TO DO: With the line containing "CN4 pin 4: N30 -> N14" as the start and the line containing "D2: zener 4.7V" as the end, transcribe that span of the entries below exactly, including both.

GIVEN DATA:
== Segment start ==

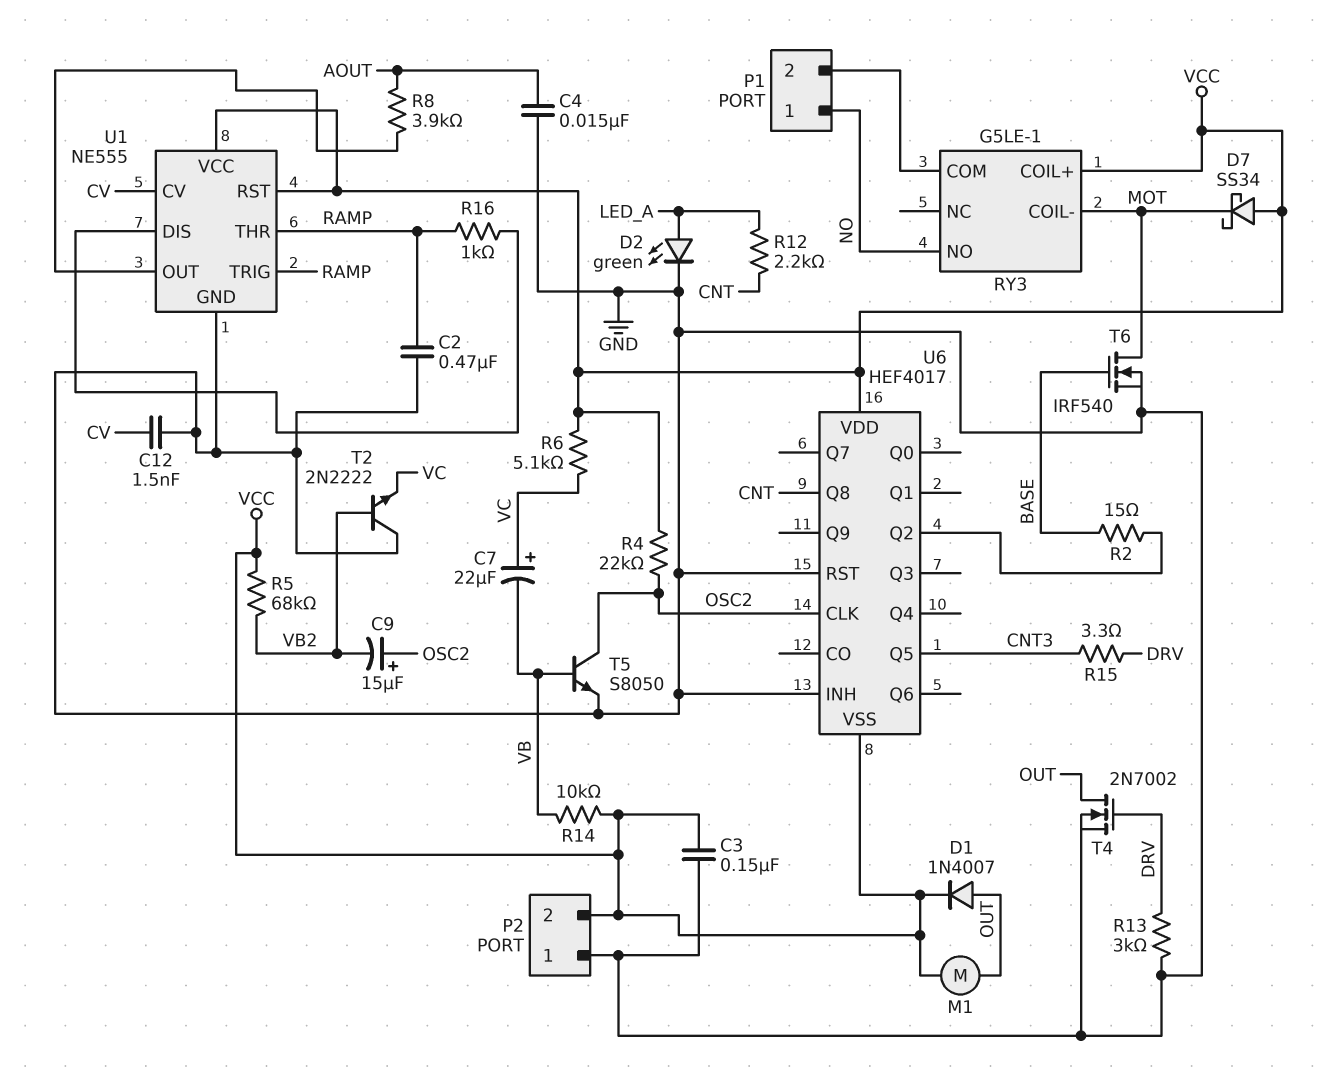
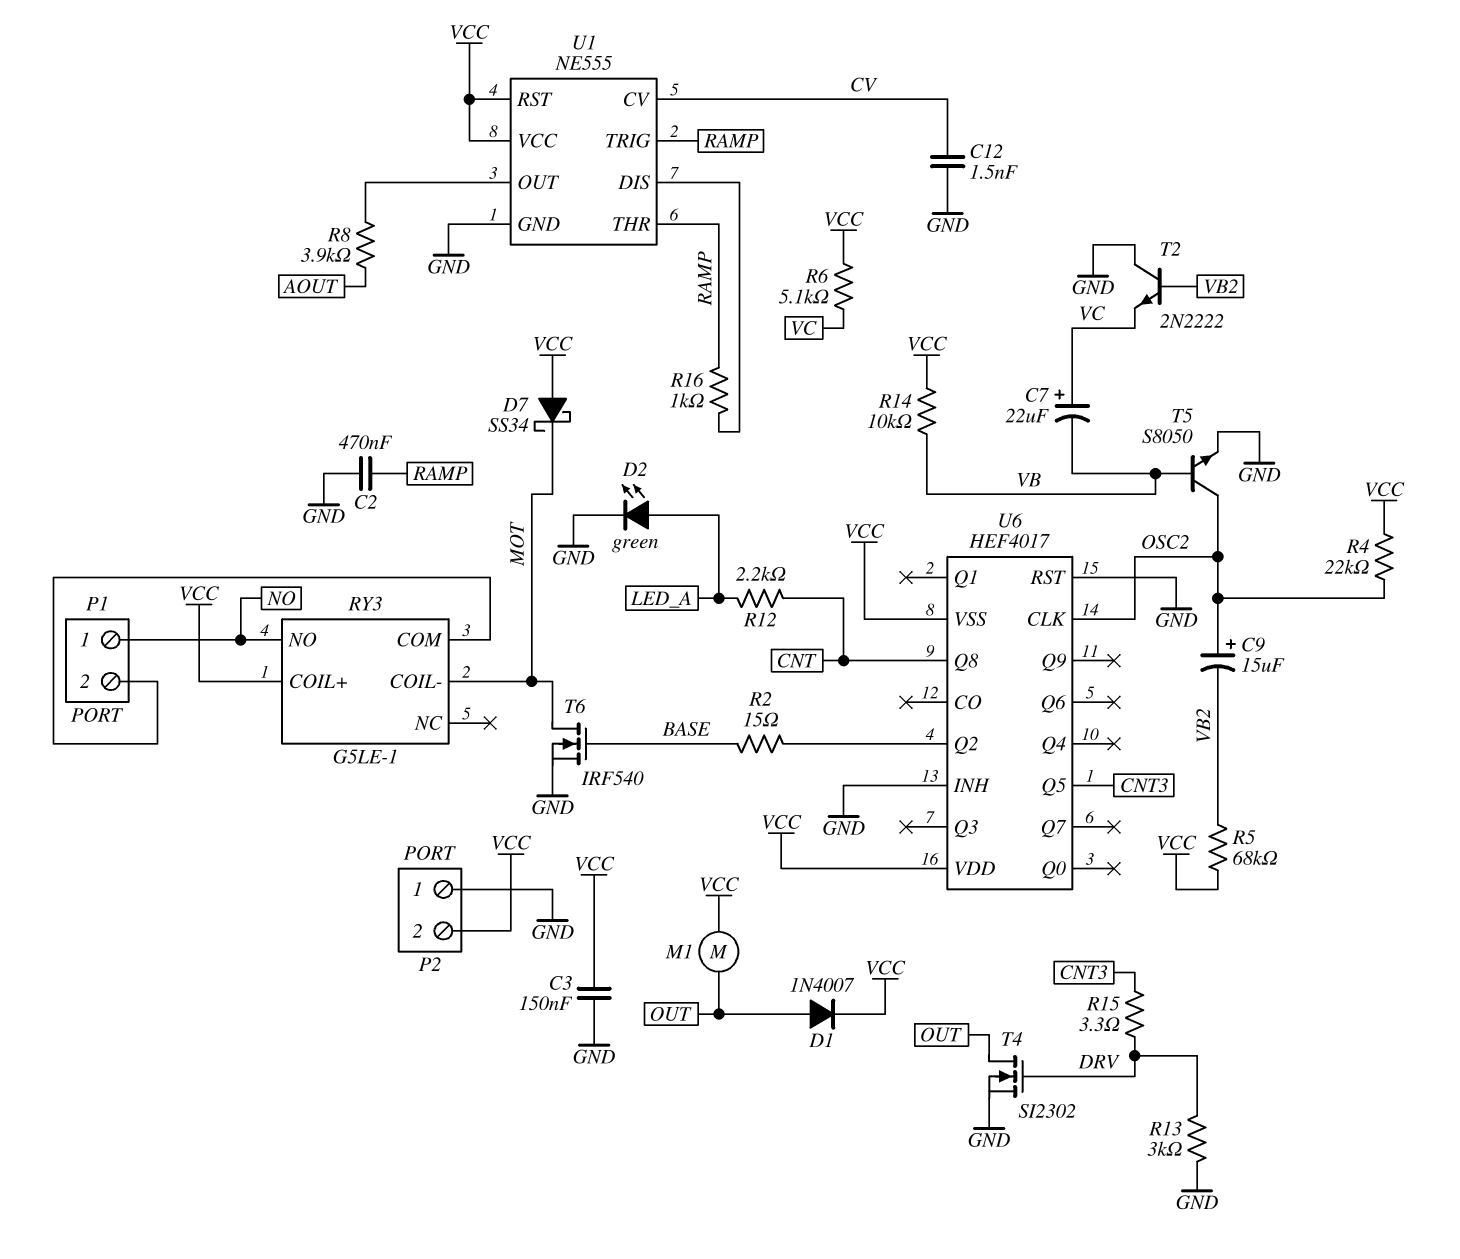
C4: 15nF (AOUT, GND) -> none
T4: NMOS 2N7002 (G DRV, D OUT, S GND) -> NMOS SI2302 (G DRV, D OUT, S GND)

== Segment end ==
== Segment start ==

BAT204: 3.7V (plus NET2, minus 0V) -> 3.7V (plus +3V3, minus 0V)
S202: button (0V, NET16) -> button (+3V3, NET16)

== Segment end ==
== Segment start ==

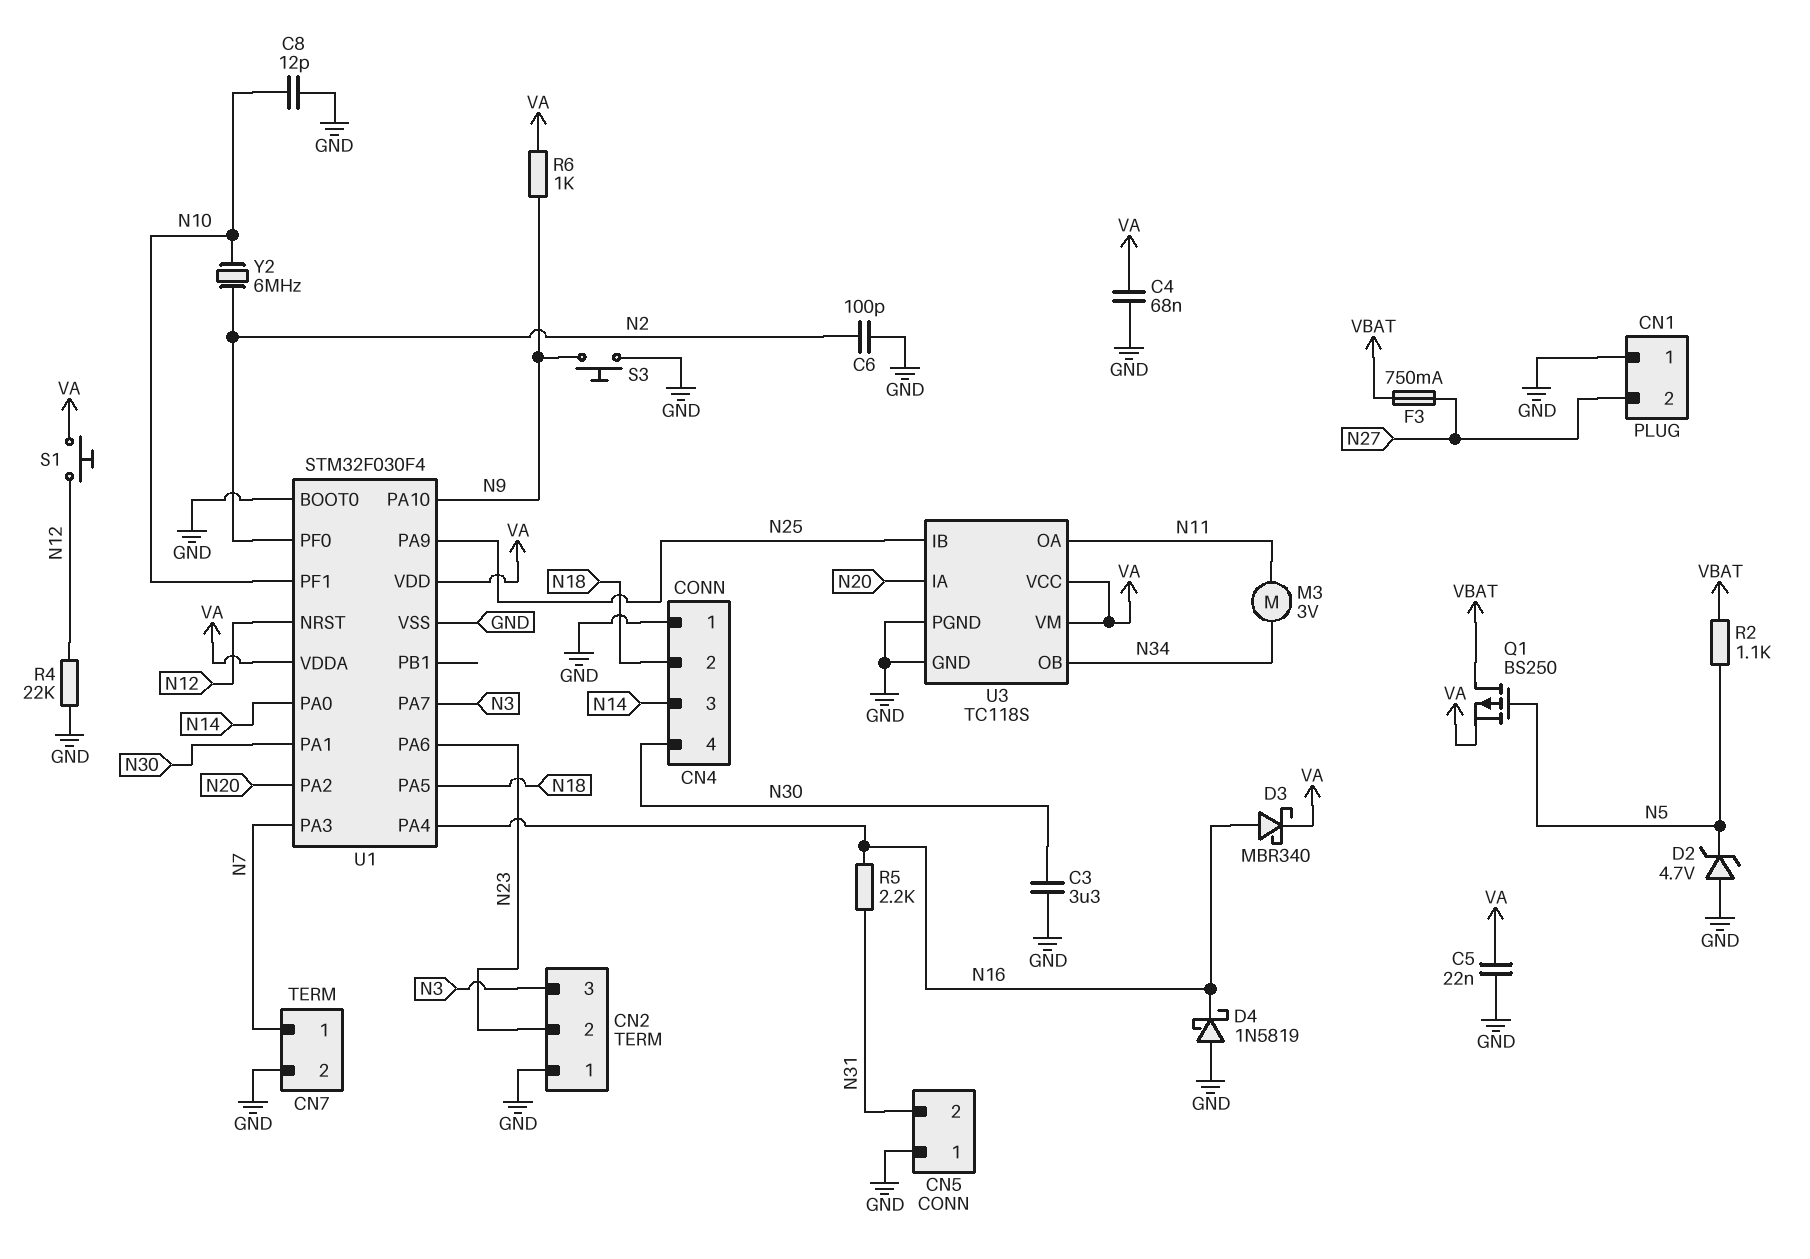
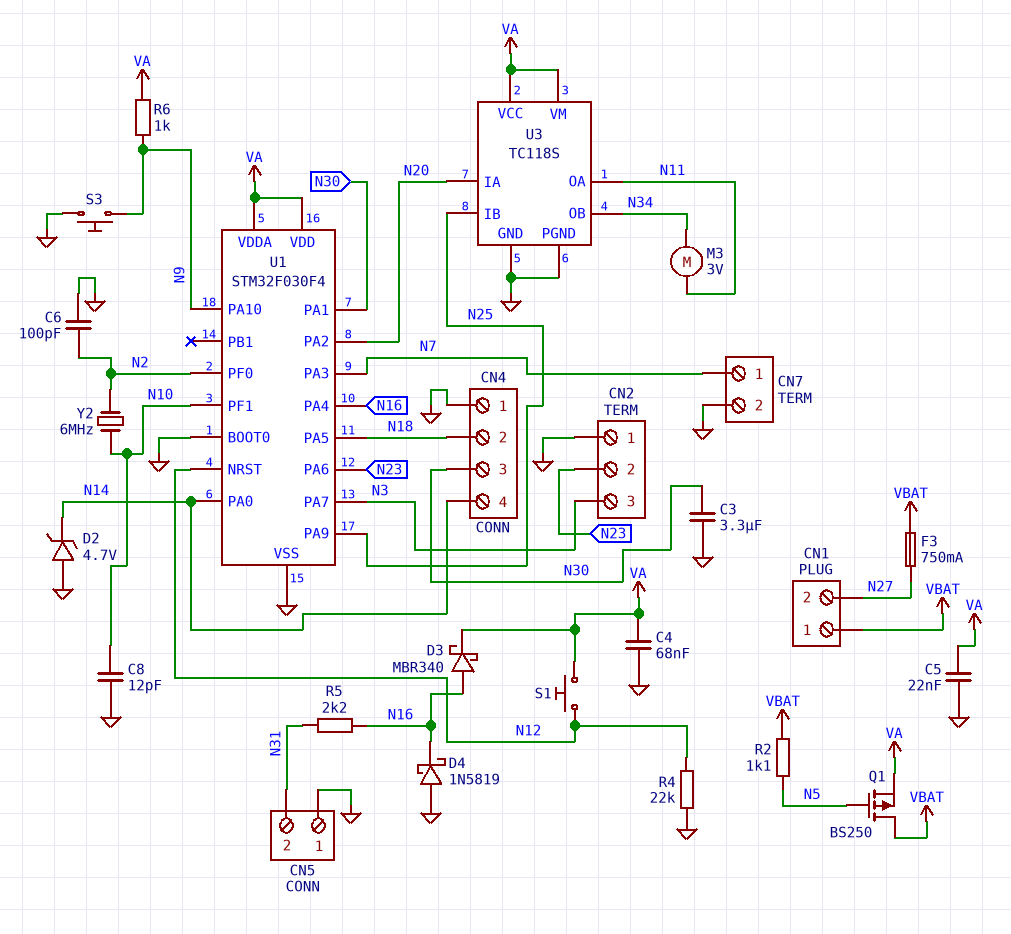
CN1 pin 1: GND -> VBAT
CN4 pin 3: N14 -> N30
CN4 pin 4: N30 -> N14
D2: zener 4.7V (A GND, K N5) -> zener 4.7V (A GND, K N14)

== Segment end ==

SOLUTION FOR THIS EXERCISE:
CN4 pin 4: N30 -> N14
D2: zener 4.7V (A GND, K N5) -> zener 4.7V (A GND, K N14)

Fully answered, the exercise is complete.